_Try it_
Each record must be returned exactly, apart from the pictures, which stay out.

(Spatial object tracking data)
########

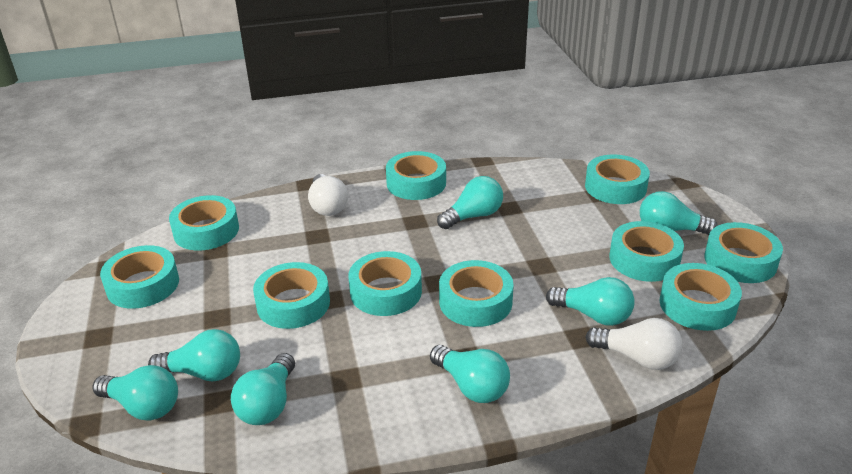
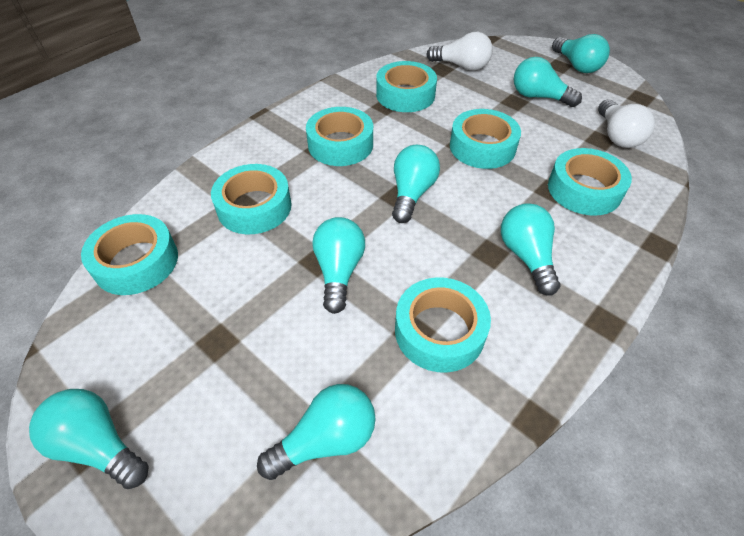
turquoise tape: 10 -> 7

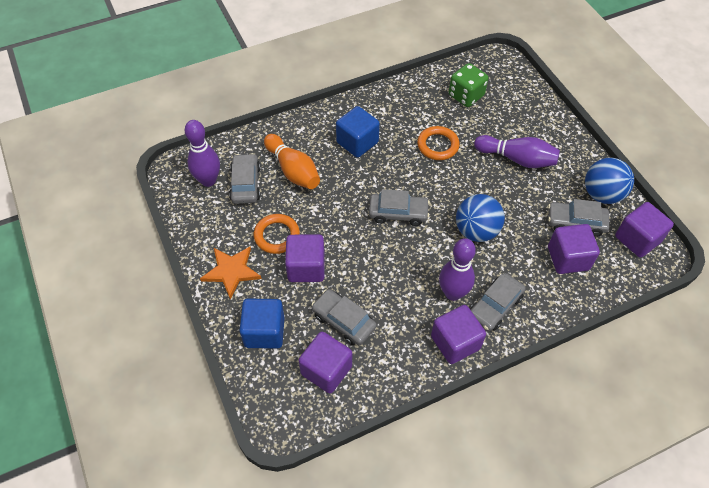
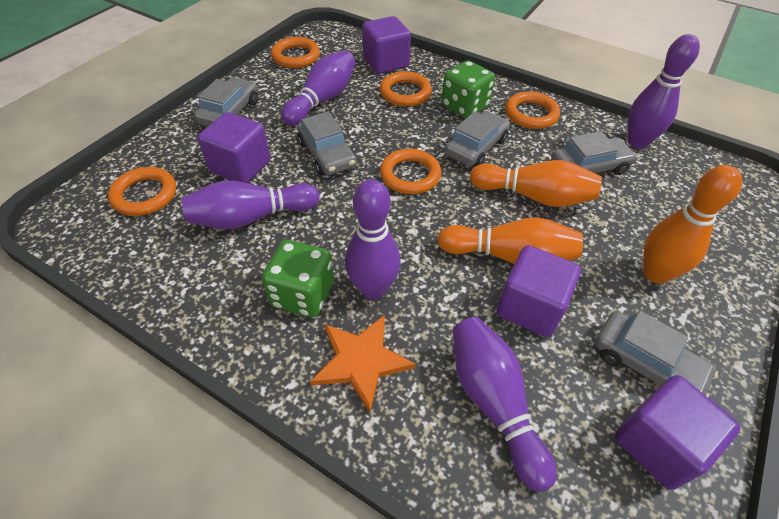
blue ball: 2 -> 0
blue cube: 2 -> 0
green dice: 1 -> 2
orange bowling pin: 1 -> 3
orange ring: 2 -> 5
purple bowling pin: 3 -> 5
purple cube: 5 -> 4

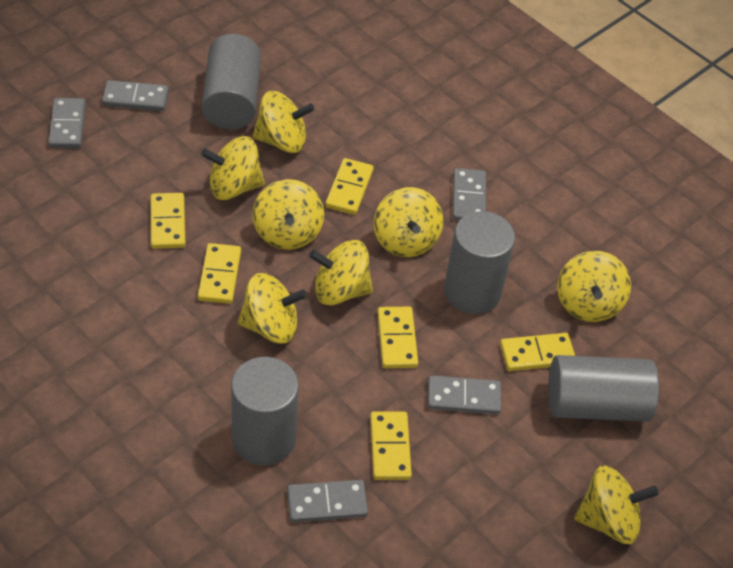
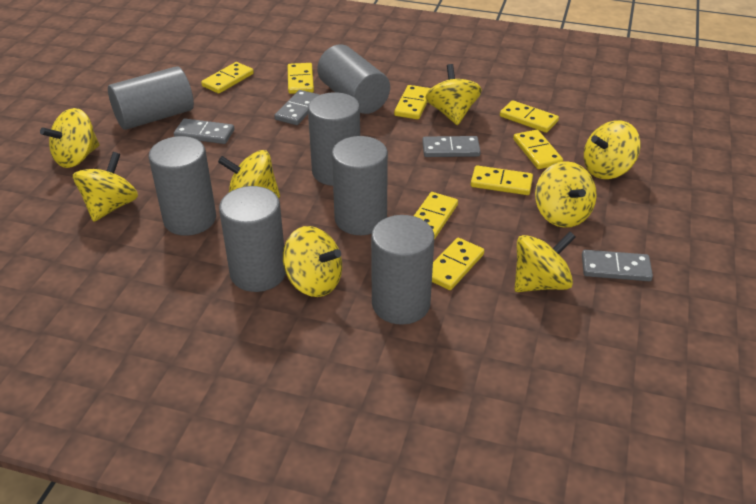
grey cylinder: 4 -> 7
grey domino: 5 -> 4
yellow domino: 6 -> 8

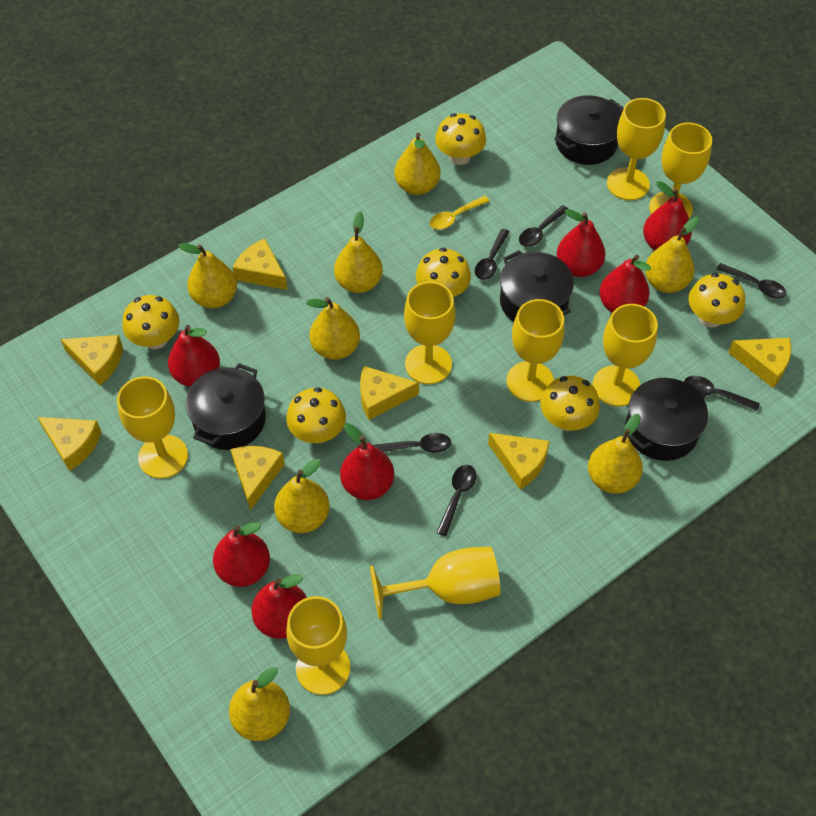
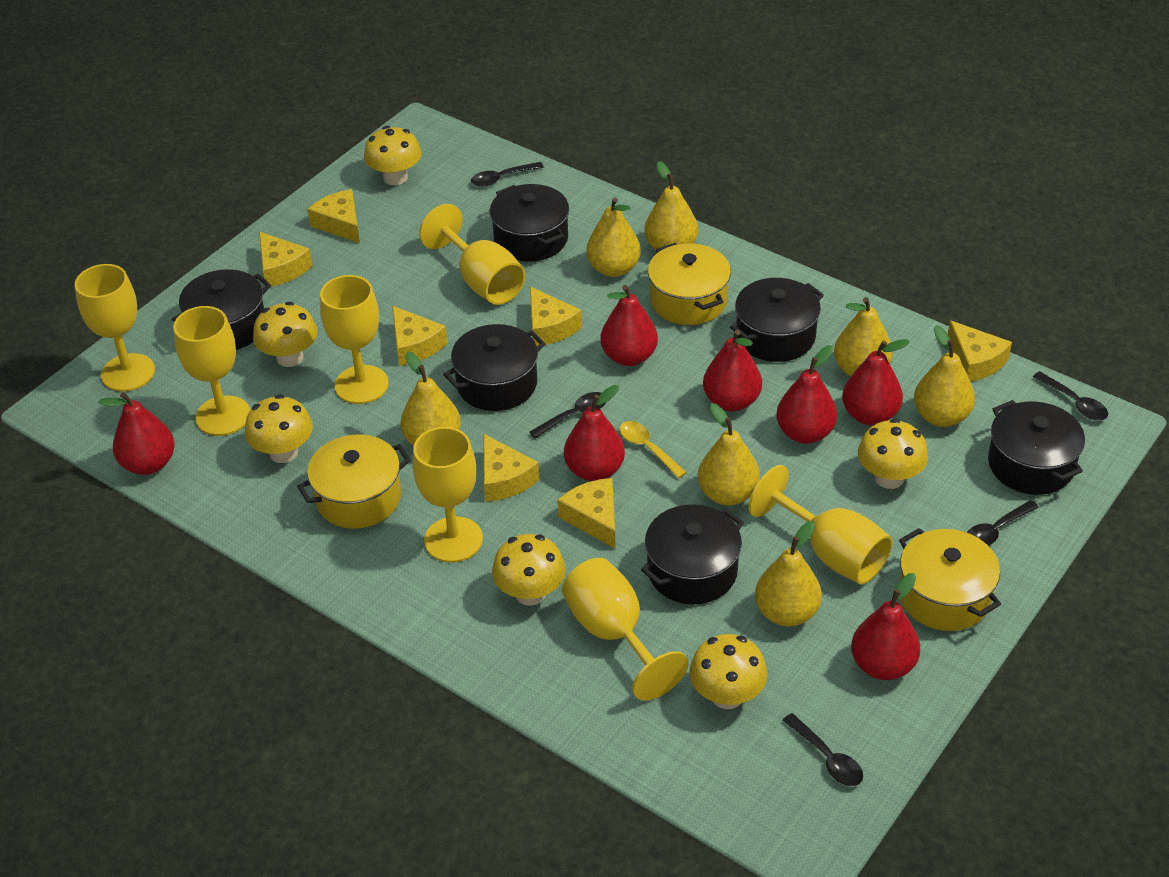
black pot: 4 -> 6
black spoon: 6 -> 5
yellow goblet: 8 -> 7
yellow pear: 8 -> 7
yellow pot: 0 -> 3

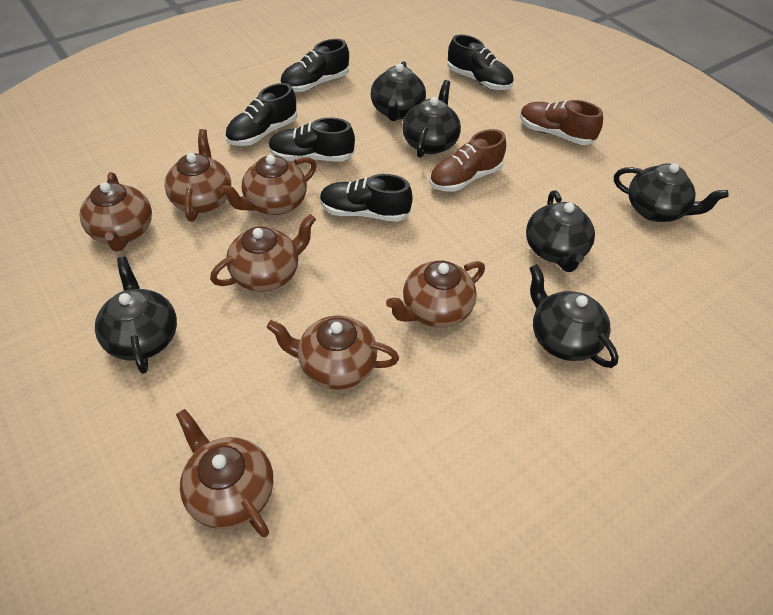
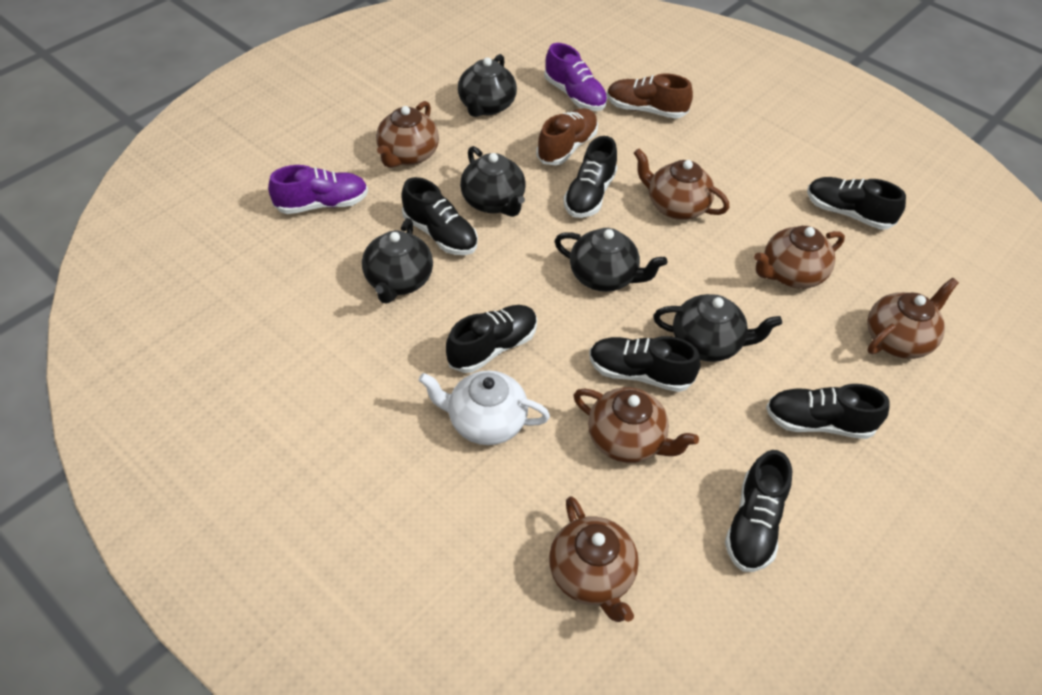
black shoe: 5 -> 7
black teapot: 6 -> 5
brown teapot: 7 -> 6
purple shoe: 0 -> 2
white teapot: 0 -> 1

########

_Task output_
turquoise tape: 10 -> 7

blue ball: 2 -> 0
blue cube: 2 -> 0
green dice: 1 -> 2
orange bowling pin: 1 -> 3
orange ring: 2 -> 5
purple bowling pin: 3 -> 5
purple cube: 5 -> 4

grey cylinder: 4 -> 7
grey domino: 5 -> 4
yellow domino: 6 -> 8

black pot: 4 -> 6
black spoon: 6 -> 5
yellow goblet: 8 -> 7
yellow pear: 8 -> 7
yellow pot: 0 -> 3

black shoe: 5 -> 7
black teapot: 6 -> 5
brown teapot: 7 -> 6
purple shoe: 0 -> 2
white teapot: 0 -> 1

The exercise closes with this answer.